*Modification records*:
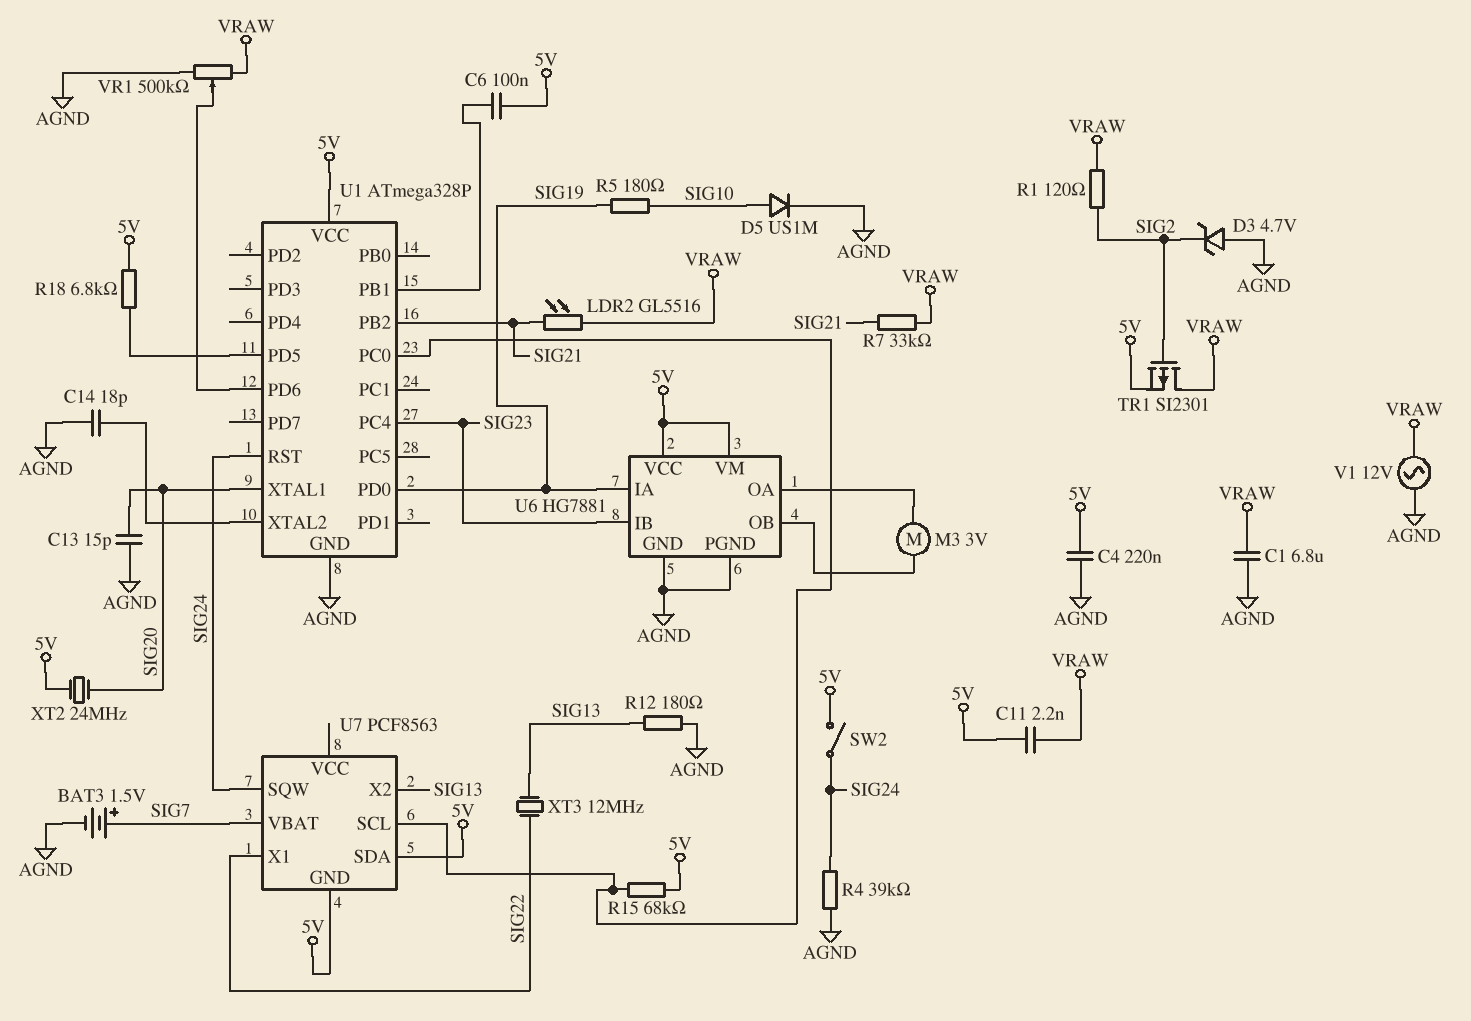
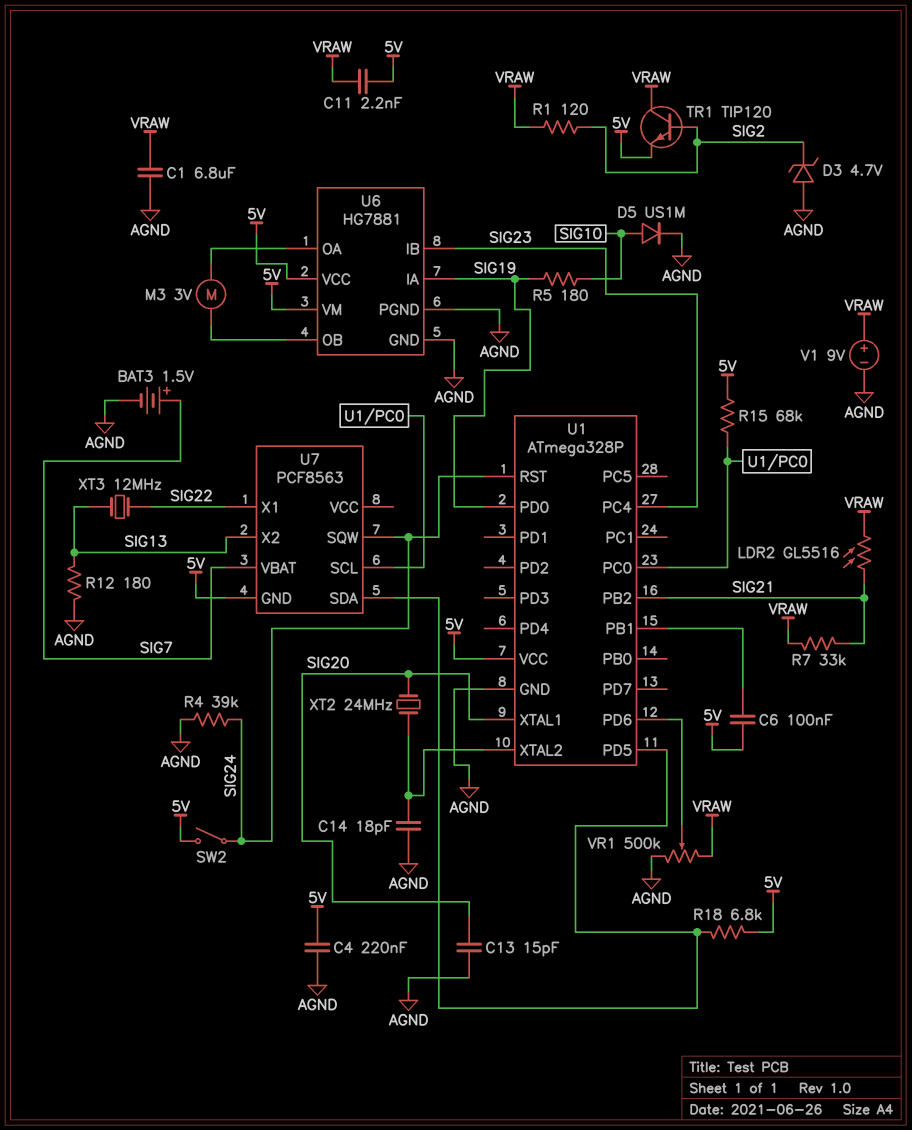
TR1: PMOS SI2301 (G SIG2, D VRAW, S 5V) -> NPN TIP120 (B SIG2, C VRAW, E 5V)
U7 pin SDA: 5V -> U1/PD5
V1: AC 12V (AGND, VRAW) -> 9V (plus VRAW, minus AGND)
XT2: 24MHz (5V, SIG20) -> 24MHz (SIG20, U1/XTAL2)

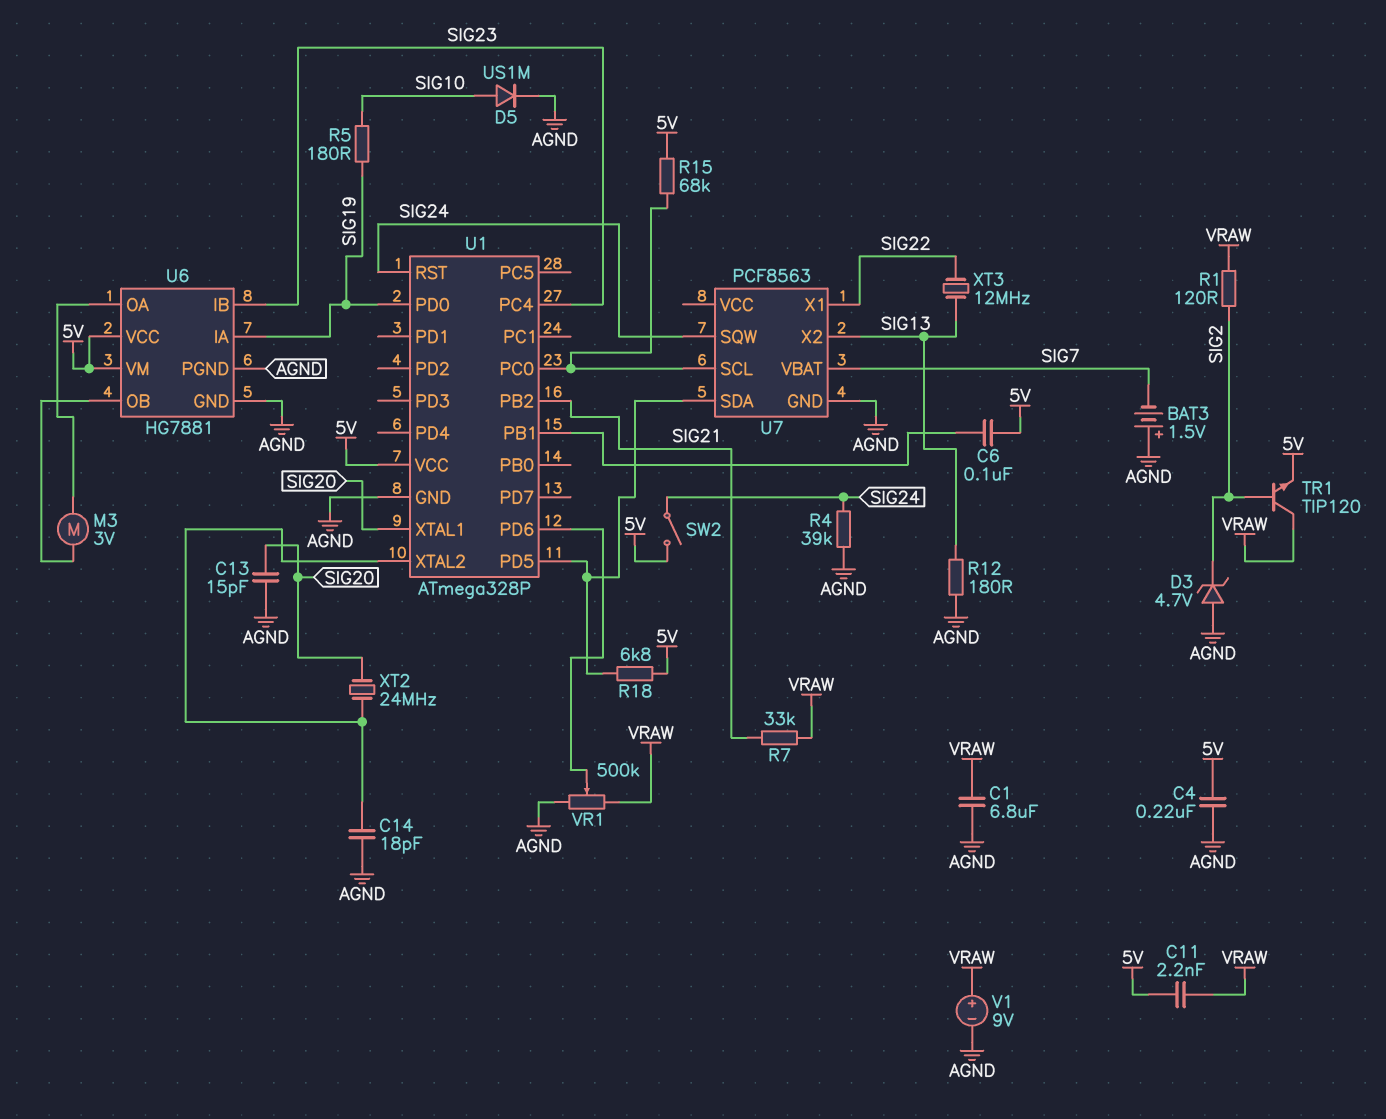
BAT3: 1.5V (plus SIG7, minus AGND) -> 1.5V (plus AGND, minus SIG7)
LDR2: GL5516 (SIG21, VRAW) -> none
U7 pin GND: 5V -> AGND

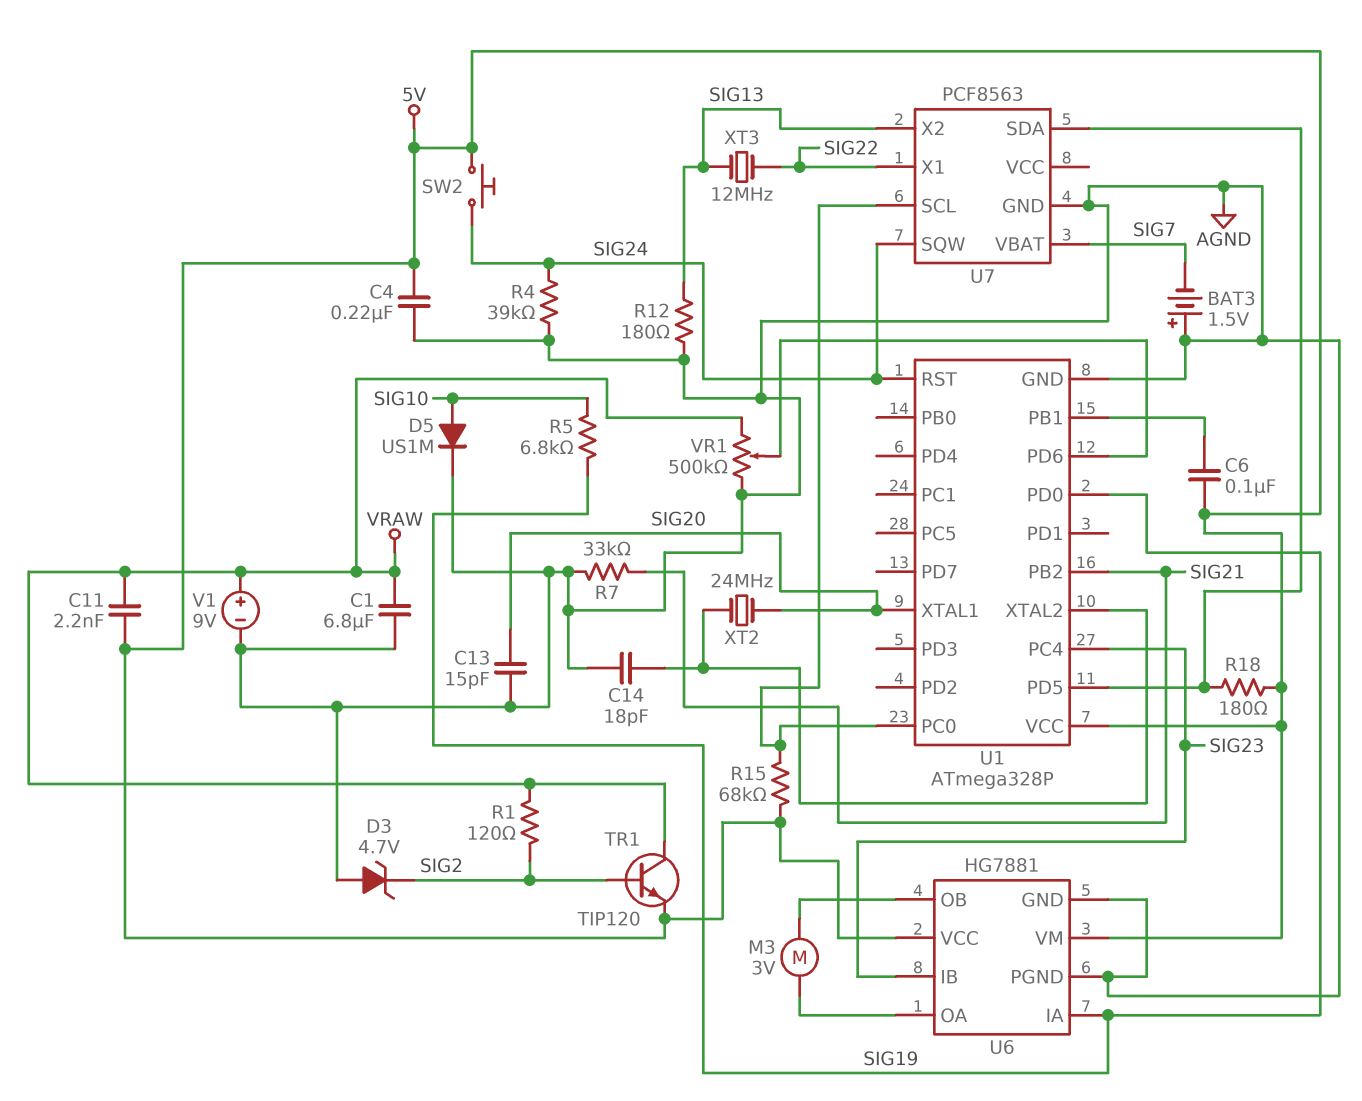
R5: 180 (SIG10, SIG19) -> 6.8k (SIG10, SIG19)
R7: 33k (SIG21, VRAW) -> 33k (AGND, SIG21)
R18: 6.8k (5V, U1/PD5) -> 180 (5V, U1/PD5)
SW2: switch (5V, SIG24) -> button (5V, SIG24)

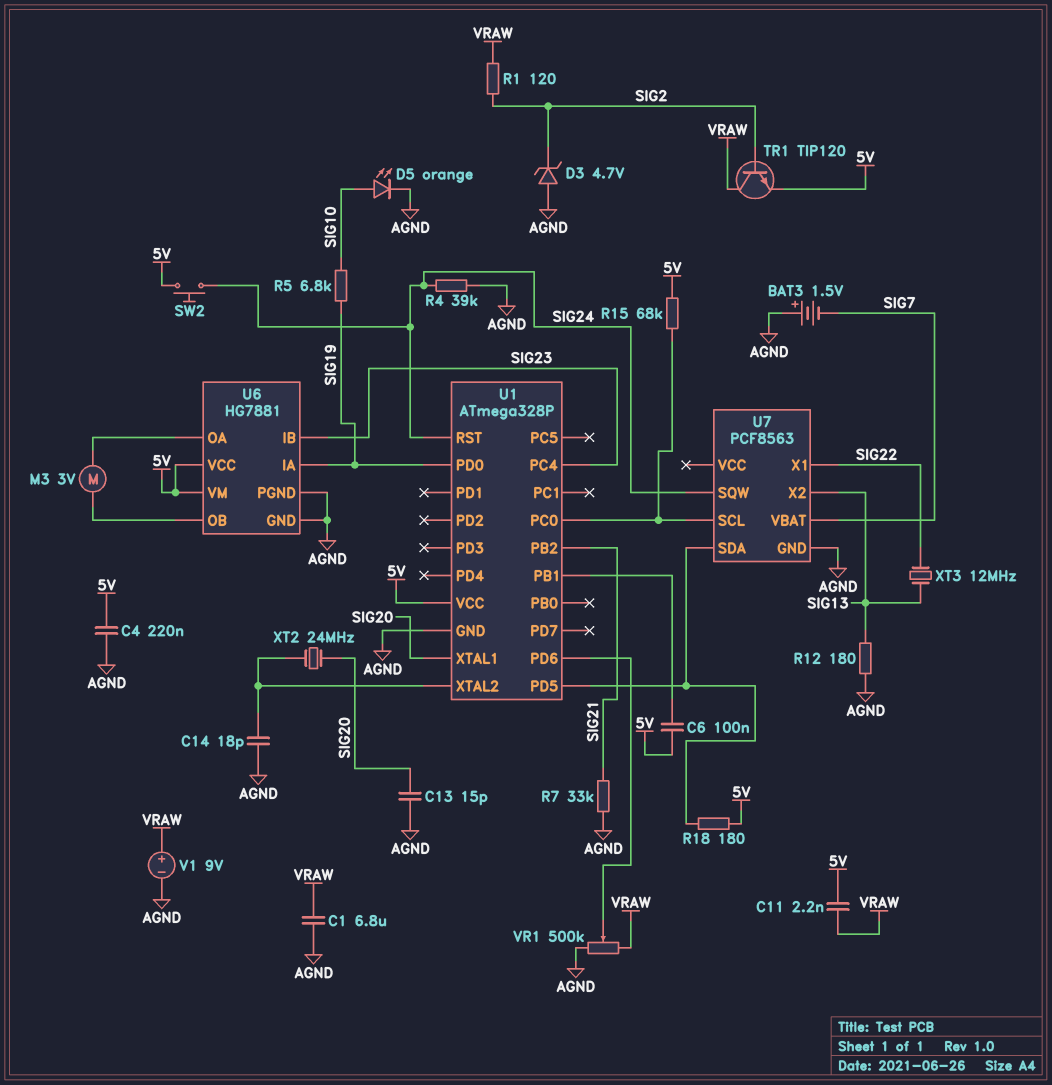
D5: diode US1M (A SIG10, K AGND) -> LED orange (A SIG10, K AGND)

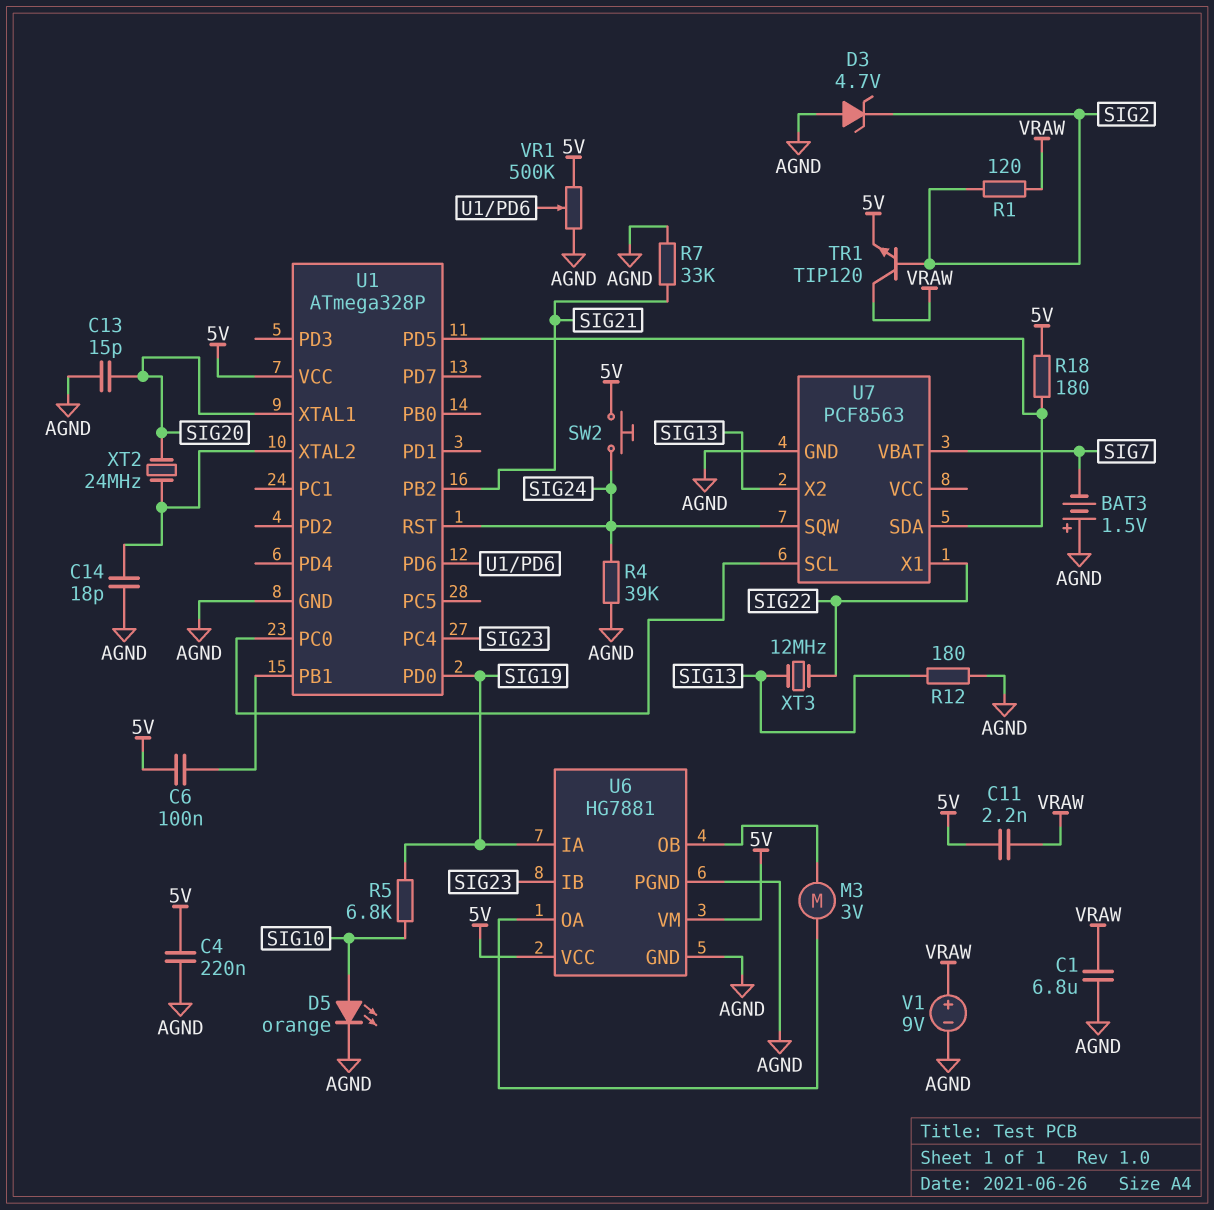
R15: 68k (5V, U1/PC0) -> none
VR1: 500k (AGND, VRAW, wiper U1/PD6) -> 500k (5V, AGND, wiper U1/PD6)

*Task to complete*: Transcribe every entry above exactly as it stands, but skip the images.

*Result for this task*:
TR1: PMOS SI2301 (G SIG2, D VRAW, S 5V) -> NPN TIP120 (B SIG2, C VRAW, E 5V)
U7 pin SDA: 5V -> U1/PD5
V1: AC 12V (AGND, VRAW) -> 9V (plus VRAW, minus AGND)
XT2: 24MHz (5V, SIG20) -> 24MHz (SIG20, U1/XTAL2)

BAT3: 1.5V (plus SIG7, minus AGND) -> 1.5V (plus AGND, minus SIG7)
LDR2: GL5516 (SIG21, VRAW) -> none
U7 pin GND: 5V -> AGND

R5: 180 (SIG10, SIG19) -> 6.8k (SIG10, SIG19)
R7: 33k (SIG21, VRAW) -> 33k (AGND, SIG21)
R18: 6.8k (5V, U1/PD5) -> 180 (5V, U1/PD5)
SW2: switch (5V, SIG24) -> button (5V, SIG24)

D5: diode US1M (A SIG10, K AGND) -> LED orange (A SIG10, K AGND)

R15: 68k (5V, U1/PC0) -> none
VR1: 500k (AGND, VRAW, wiper U1/PD6) -> 500k (5V, AGND, wiper U1/PD6)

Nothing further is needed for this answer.